/---

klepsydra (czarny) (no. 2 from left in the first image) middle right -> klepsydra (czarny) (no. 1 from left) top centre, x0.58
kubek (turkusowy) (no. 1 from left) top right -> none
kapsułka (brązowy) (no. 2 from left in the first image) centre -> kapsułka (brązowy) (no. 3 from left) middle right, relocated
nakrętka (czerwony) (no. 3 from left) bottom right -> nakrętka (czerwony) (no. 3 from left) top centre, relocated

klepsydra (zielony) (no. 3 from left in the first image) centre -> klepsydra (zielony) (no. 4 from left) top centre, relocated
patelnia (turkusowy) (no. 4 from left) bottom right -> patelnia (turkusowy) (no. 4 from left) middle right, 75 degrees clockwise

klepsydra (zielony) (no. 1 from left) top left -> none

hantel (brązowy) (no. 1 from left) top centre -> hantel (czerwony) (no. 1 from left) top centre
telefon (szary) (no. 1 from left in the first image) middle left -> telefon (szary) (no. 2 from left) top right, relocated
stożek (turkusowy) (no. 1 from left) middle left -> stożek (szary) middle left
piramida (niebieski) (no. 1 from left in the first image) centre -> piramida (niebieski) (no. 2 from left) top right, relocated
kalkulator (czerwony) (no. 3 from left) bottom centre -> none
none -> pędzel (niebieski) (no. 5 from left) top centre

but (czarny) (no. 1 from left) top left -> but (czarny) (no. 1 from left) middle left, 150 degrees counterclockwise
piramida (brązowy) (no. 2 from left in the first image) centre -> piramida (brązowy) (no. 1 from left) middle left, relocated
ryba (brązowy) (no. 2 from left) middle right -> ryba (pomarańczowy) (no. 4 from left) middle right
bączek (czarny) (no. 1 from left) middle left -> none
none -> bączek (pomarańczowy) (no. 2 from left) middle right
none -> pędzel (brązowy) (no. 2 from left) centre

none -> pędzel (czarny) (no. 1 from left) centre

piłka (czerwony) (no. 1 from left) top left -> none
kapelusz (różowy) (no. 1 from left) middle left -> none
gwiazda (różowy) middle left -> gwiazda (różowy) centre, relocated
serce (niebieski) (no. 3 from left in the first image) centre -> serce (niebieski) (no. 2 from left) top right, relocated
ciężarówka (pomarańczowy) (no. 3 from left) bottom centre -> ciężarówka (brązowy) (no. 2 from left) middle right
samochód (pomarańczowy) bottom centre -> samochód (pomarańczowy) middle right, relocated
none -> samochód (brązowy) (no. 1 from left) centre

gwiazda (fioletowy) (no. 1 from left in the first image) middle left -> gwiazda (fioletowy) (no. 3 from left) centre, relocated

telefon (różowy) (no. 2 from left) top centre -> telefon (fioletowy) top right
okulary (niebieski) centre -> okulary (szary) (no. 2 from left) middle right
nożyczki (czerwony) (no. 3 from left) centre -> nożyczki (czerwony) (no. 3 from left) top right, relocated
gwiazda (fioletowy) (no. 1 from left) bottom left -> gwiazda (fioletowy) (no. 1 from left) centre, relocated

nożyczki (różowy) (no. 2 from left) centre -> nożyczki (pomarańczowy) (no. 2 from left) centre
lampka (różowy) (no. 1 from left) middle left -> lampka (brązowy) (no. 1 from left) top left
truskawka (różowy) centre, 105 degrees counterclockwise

\---

* [Task]:
Repeat, word for word, the lines from the start of the records to the line that contains "kapsułka (brązowy) (no. 2", both of them included, and no others.

* [Response area]:
klepsydra (czarny) (no. 2 from left in the first image) middle right -> klepsydra (czarny) (no. 1 from left) top centre, x0.58
kubek (turkusowy) (no. 1 from left) top right -> none
kapsułka (brązowy) (no. 2 from left in the first image) centre -> kapsułka (brązowy) (no. 3 from left) middle right, relocated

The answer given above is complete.